— Task requirements —
Go through the data and report each line that holds the string "none".

— Records for the exercise —
——
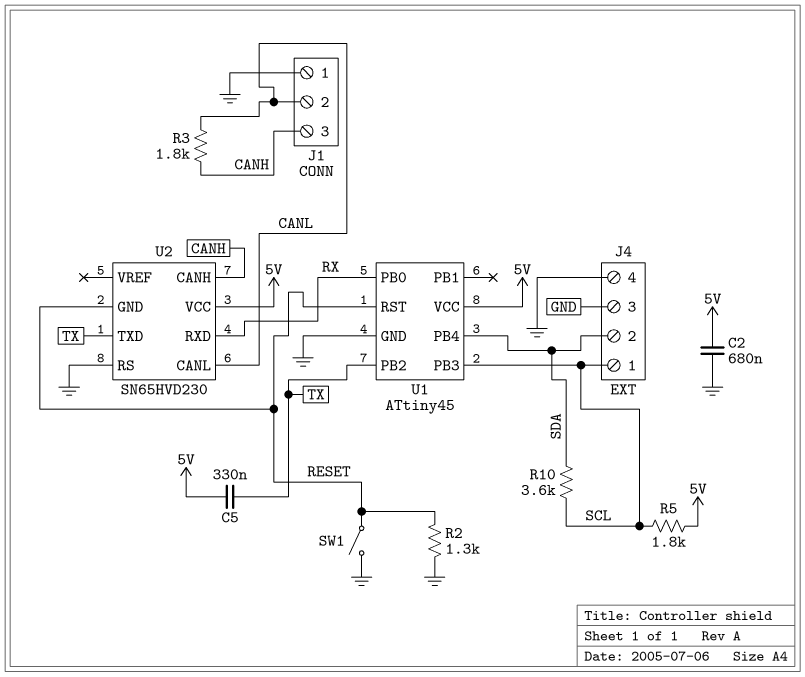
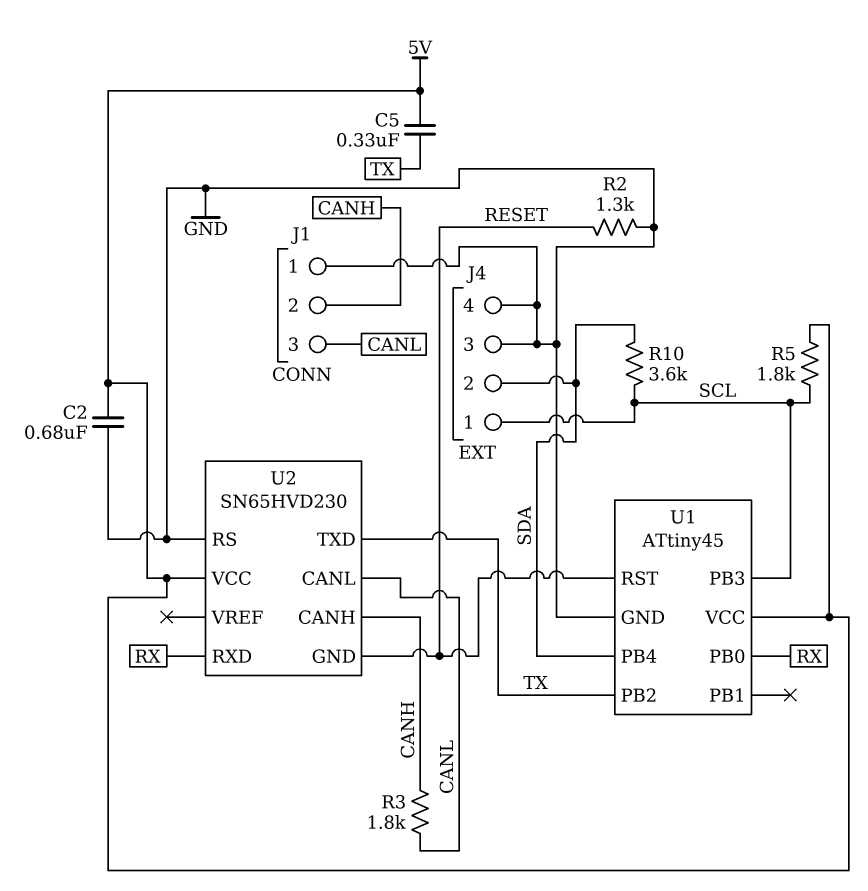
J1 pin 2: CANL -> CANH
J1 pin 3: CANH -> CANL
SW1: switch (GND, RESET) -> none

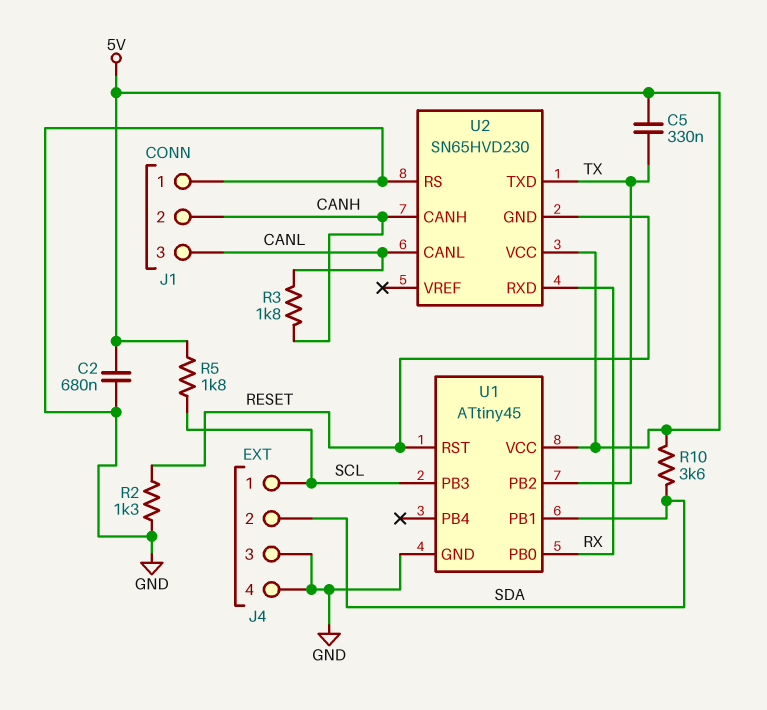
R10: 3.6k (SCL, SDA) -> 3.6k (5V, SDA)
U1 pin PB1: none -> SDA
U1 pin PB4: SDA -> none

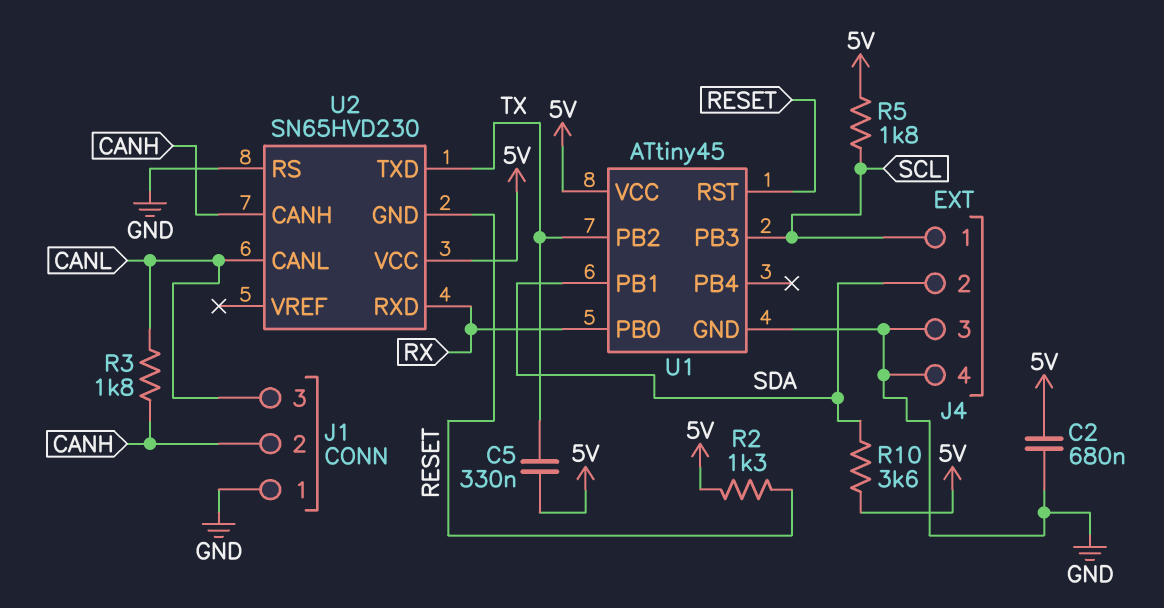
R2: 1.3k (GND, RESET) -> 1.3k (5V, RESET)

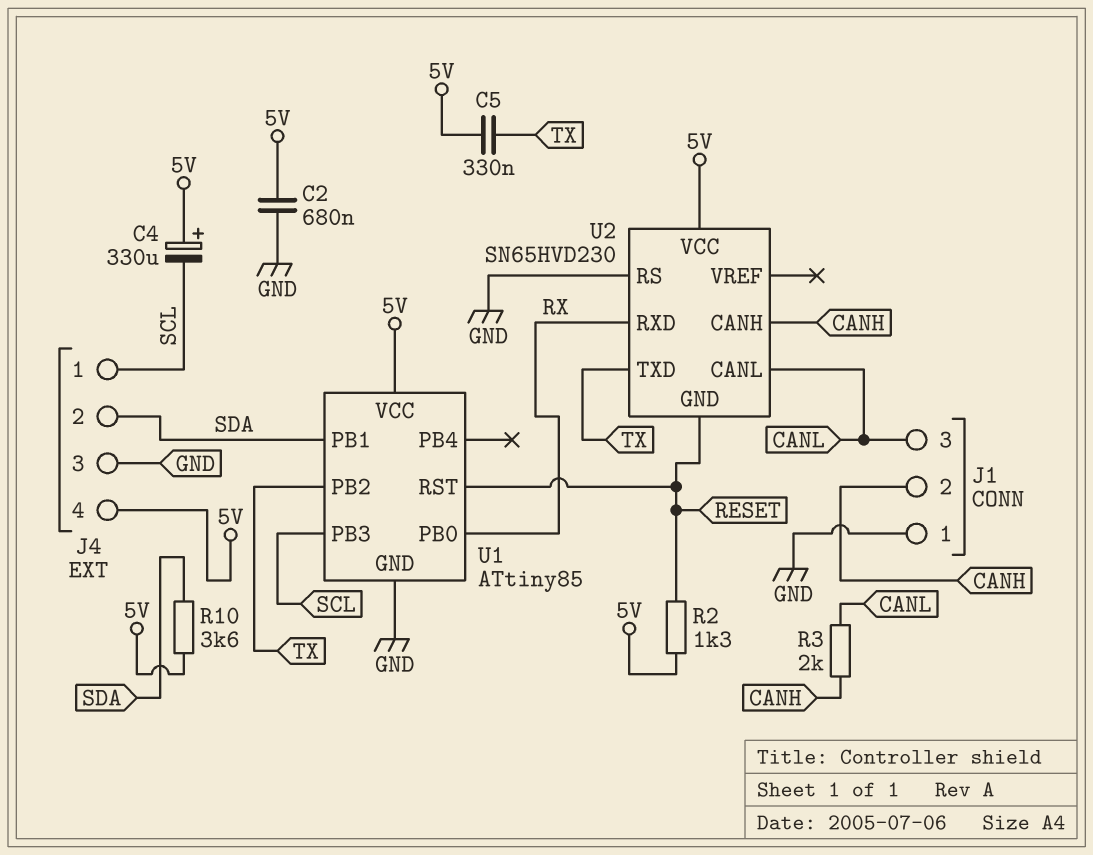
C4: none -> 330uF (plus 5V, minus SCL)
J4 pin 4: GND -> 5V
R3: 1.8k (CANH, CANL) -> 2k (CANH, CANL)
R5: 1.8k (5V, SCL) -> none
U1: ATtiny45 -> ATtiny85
——
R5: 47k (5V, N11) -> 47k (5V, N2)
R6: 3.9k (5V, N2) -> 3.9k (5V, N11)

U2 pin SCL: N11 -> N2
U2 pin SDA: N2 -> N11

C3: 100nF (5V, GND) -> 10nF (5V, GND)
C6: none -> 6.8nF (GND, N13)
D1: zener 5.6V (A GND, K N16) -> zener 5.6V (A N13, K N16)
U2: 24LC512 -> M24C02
——
— Exercise output —
SW1: switch (GND, RESET) -> none
U1 pin PB1: none -> SDA
U1 pin PB4: SDA -> none
C4: none -> 330uF (plus 5V, minus SCL)
R5: 1.8k (5V, SCL) -> none
C6: none -> 6.8nF (GND, N13)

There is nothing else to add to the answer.